- **TASK GOAL**:
Would you give the listing back word for word once its pictures are removed?

- **DATA**:
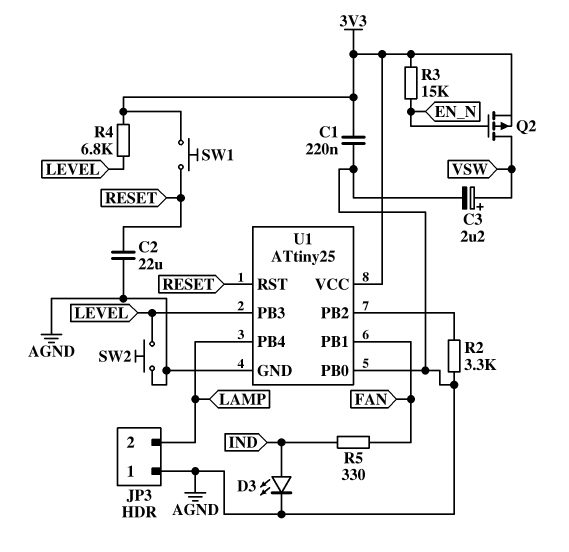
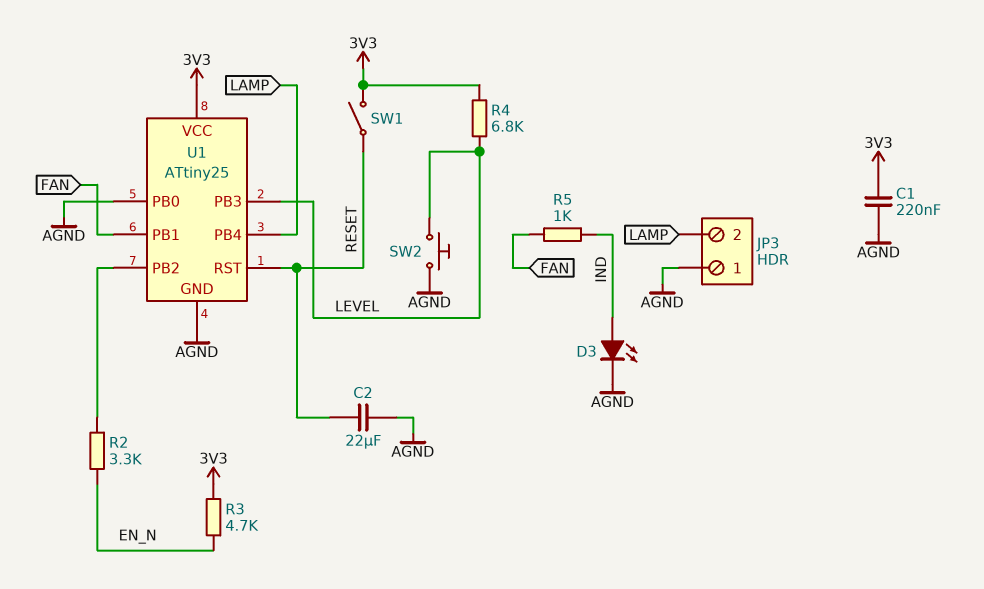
C3: 2.2uF (plus VSW, minus AGND) -> none
Q2: PMOS (G EN_N, D VSW, S 3V3) -> none
R2: 3.3k (AGND, U1/PB2) -> 3.3k (EN_N, U1/PB2)
R3: 15k (3V3, EN_N) -> 4.7k (3V3, EN_N)
R5: 330 (FAN, IND) -> 1k (FAN, IND)
SW1: button (3V3, RESET) -> switch (3V3, RESET)

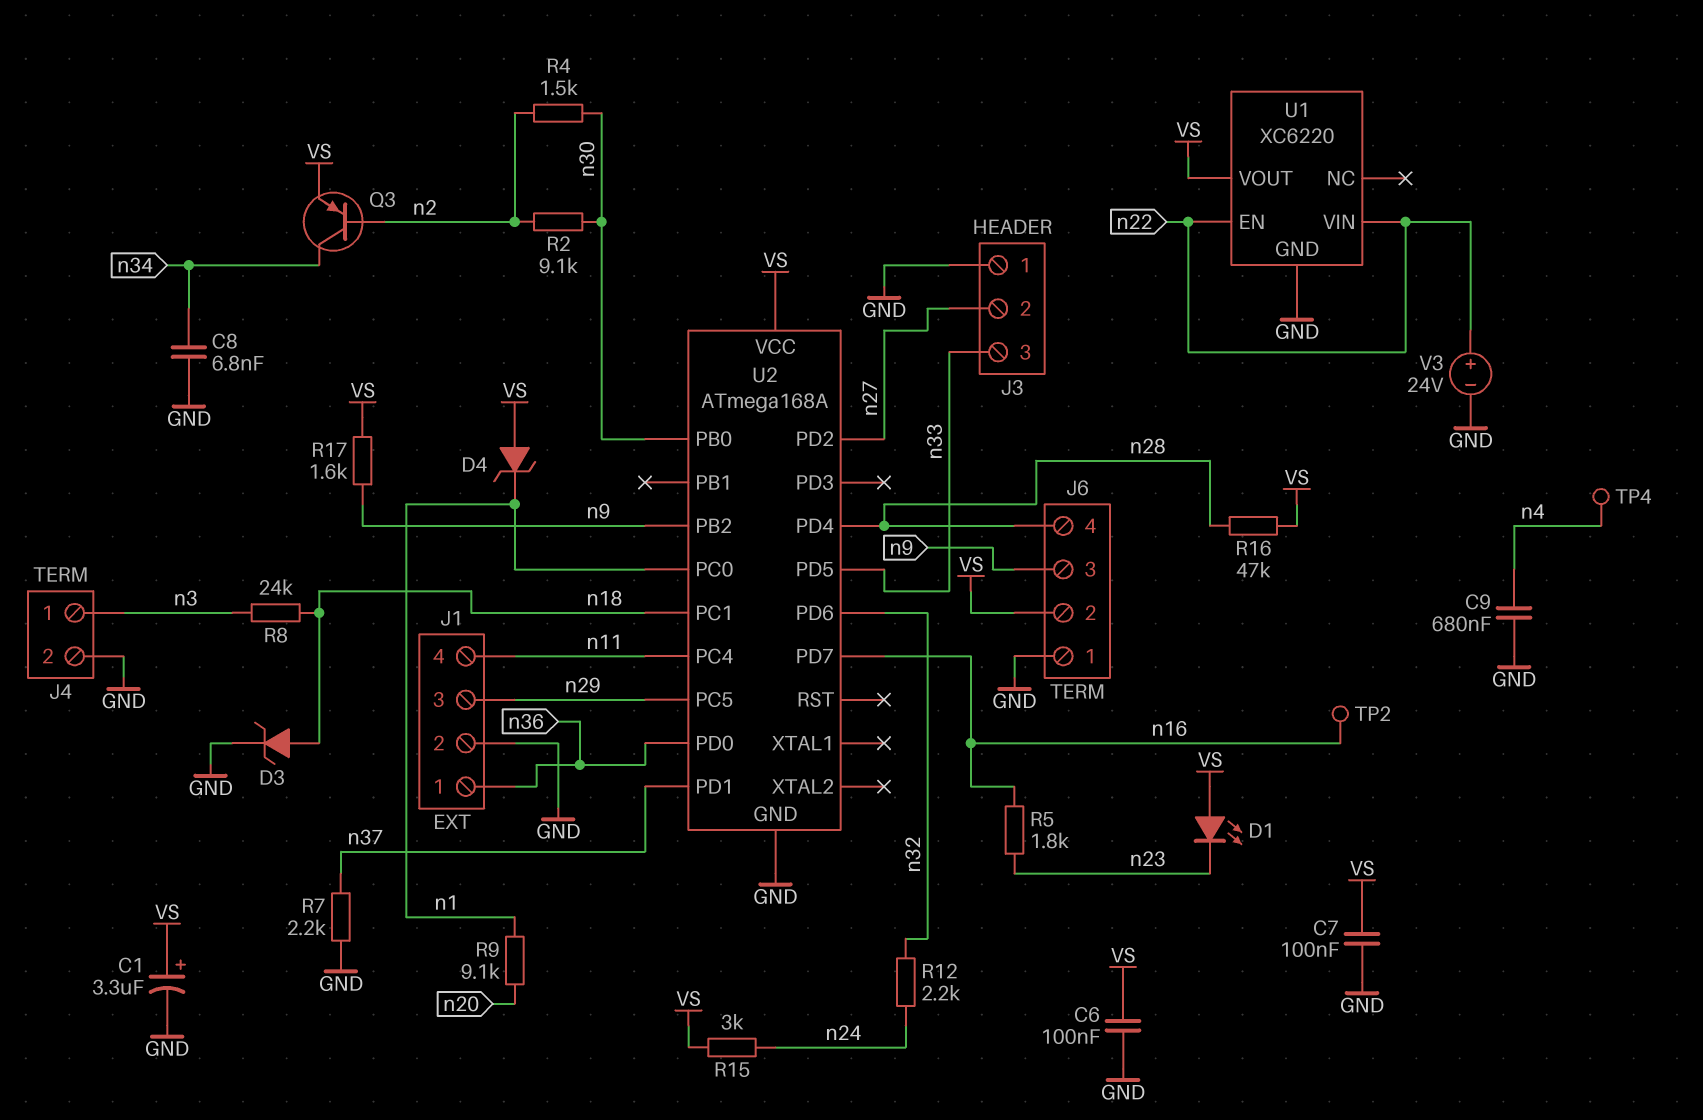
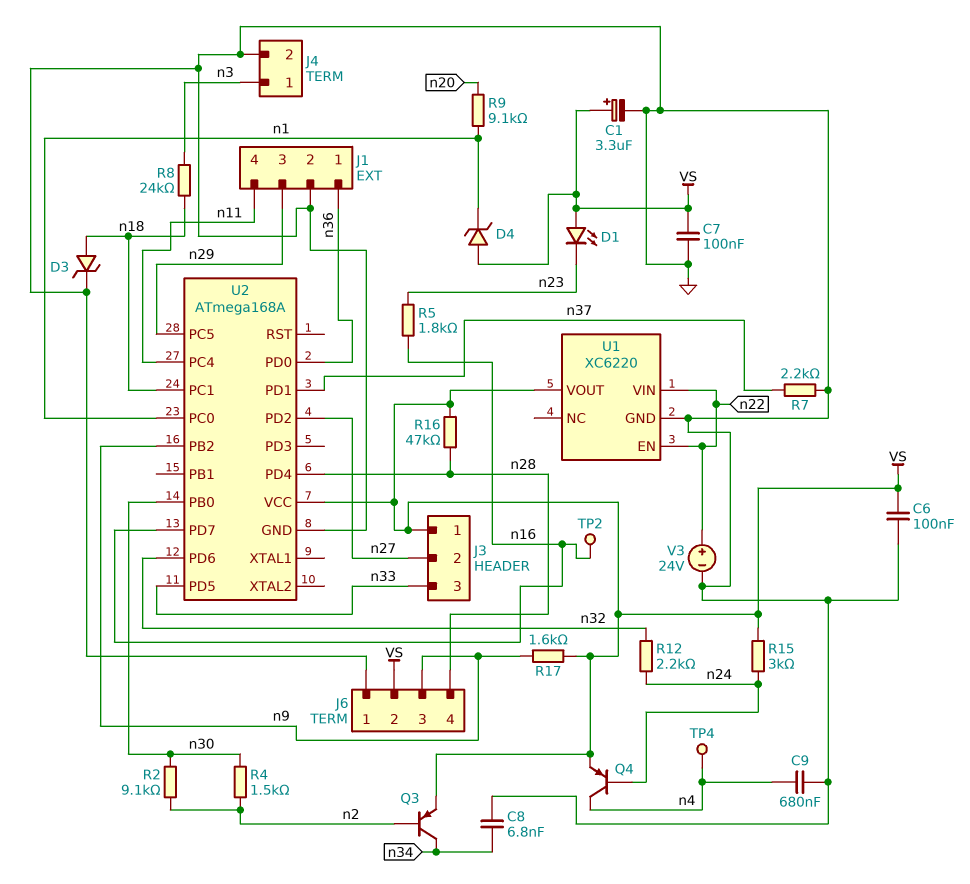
J3 pin 1: GND -> VS
Q4: none -> PNP (B n24, C n4, E VS)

- **SOLUTION**:
C3: 2.2uF (plus VSW, minus AGND) -> none
Q2: PMOS (G EN_N, D VSW, S 3V3) -> none
R2: 3.3k (AGND, U1/PB2) -> 3.3k (EN_N, U1/PB2)
R3: 15k (3V3, EN_N) -> 4.7k (3V3, EN_N)
R5: 330 (FAN, IND) -> 1k (FAN, IND)
SW1: button (3V3, RESET) -> switch (3V3, RESET)

J3 pin 1: GND -> VS
Q4: none -> PNP (B n24, C n4, E VS)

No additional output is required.